Segment Start: MATERIAL SHOWN

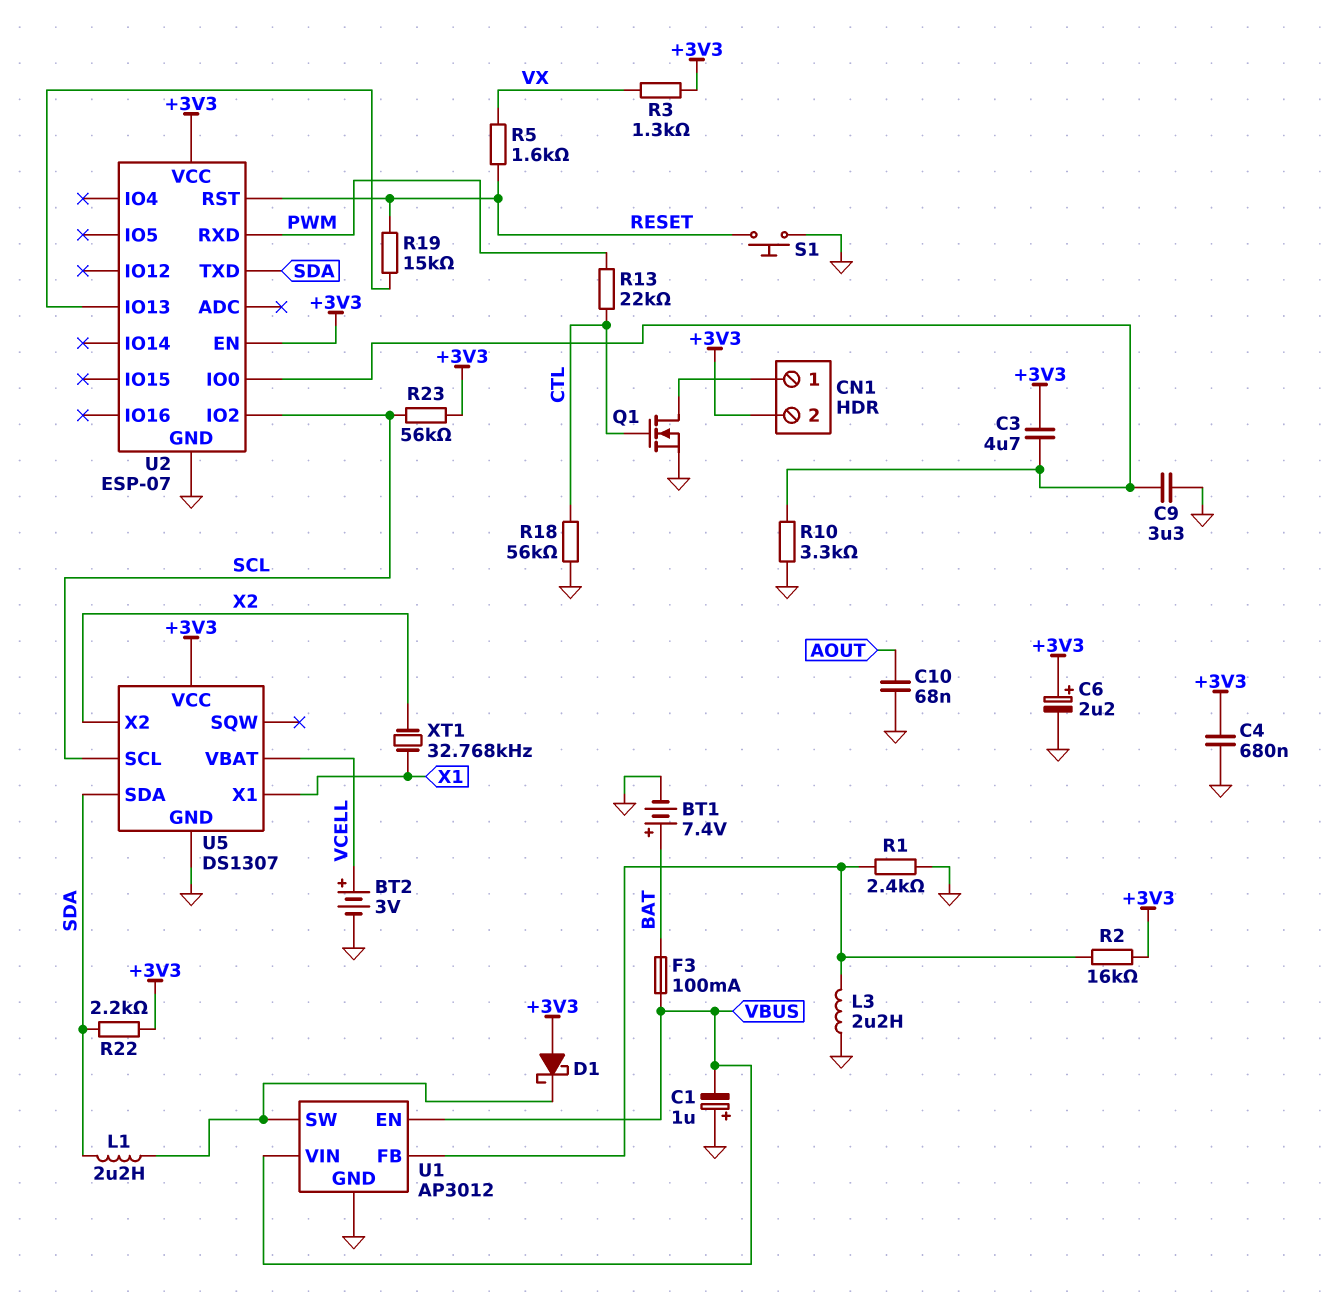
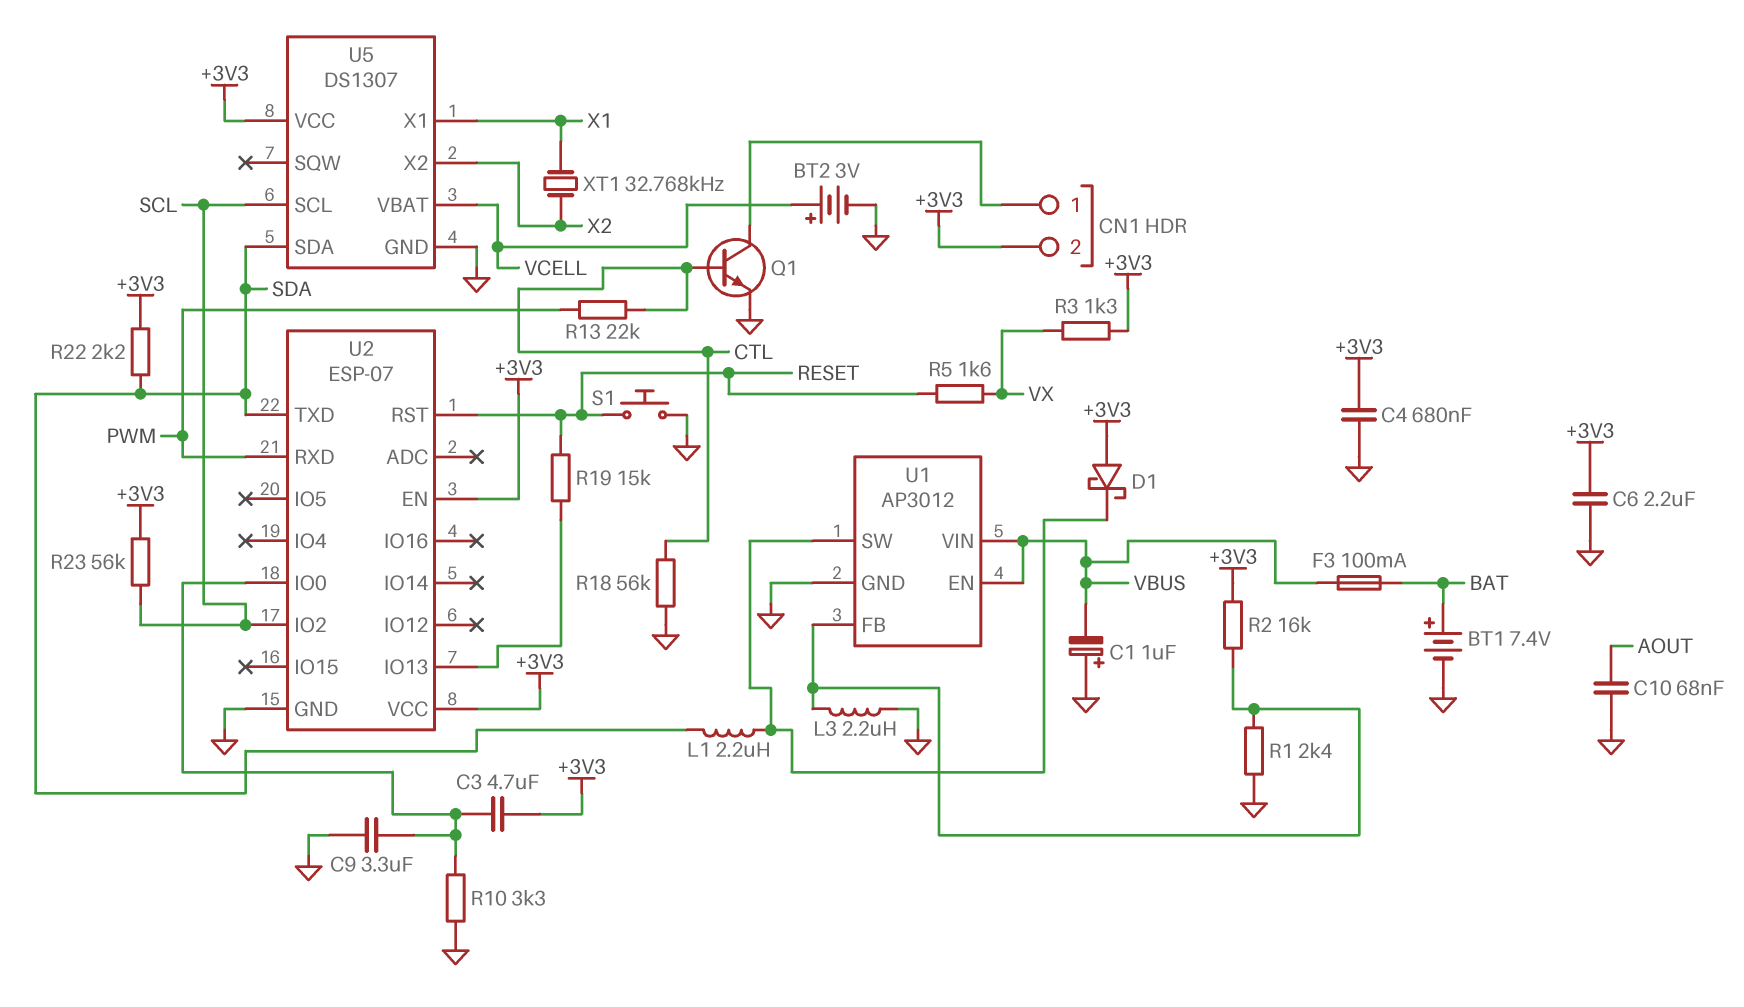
C6: 2.2uF (plus +3V3, minus GND) -> 2.2uF (+3V3, GND)
Q1: NMOS (G CTL, D CN1/1, S GND) -> NPN (B CTL, C CN1/1, E GND)

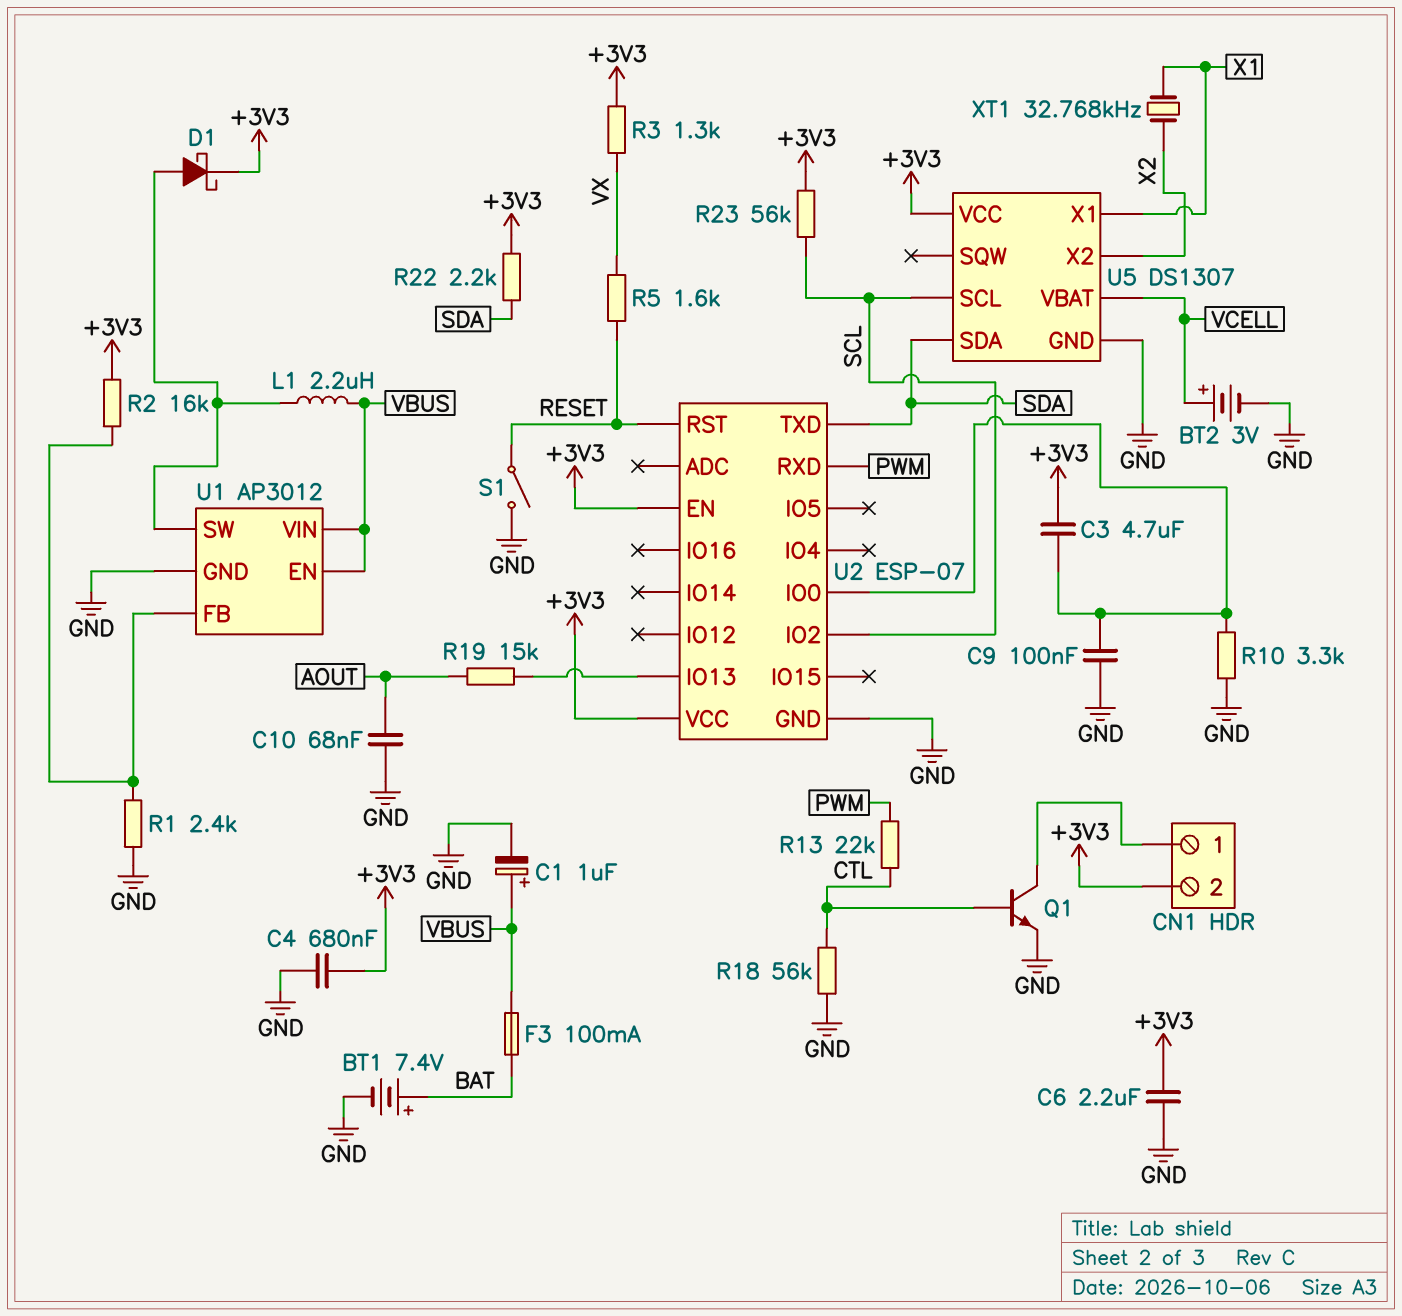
C1: 1uF (plus GND, minus VBUS) -> 1uF (plus VBUS, minus GND)
C9: 3.3uF (GND, U2/IO0) -> 100nF (GND, U2/IO0)
D1: schottky (A +3V3, K U1/SW) -> schottky (A U1/SW, K +3V3)
L1: 2.2uH (SDA, U1/SW) -> 2.2uH (U1/SW, VBUS)
L3: 2.2uH (GND, U1/FB) -> none
R19: 15k (RESET, U2/IO13) -> 15k (AOUT, U2/IO13)
S1: button (GND, RESET) -> switch (GND, RESET)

Segment End: MATERIAL SHOWN

## WHAT YOU WILL DO
Leave out the images and write out the listing above exactly.

## SOLVED EXERCISE
C6: 2.2uF (plus +3V3, minus GND) -> 2.2uF (+3V3, GND)
Q1: NMOS (G CTL, D CN1/1, S GND) -> NPN (B CTL, C CN1/1, E GND)

C1: 1uF (plus GND, minus VBUS) -> 1uF (plus VBUS, minus GND)
C9: 3.3uF (GND, U2/IO0) -> 100nF (GND, U2/IO0)
D1: schottky (A +3V3, K U1/SW) -> schottky (A U1/SW, K +3V3)
L1: 2.2uH (SDA, U1/SW) -> 2.2uH (U1/SW, VBUS)
L3: 2.2uH (GND, U1/FB) -> none
R19: 15k (RESET, U2/IO13) -> 15k (AOUT, U2/IO13)
S1: button (GND, RESET) -> switch (GND, RESET)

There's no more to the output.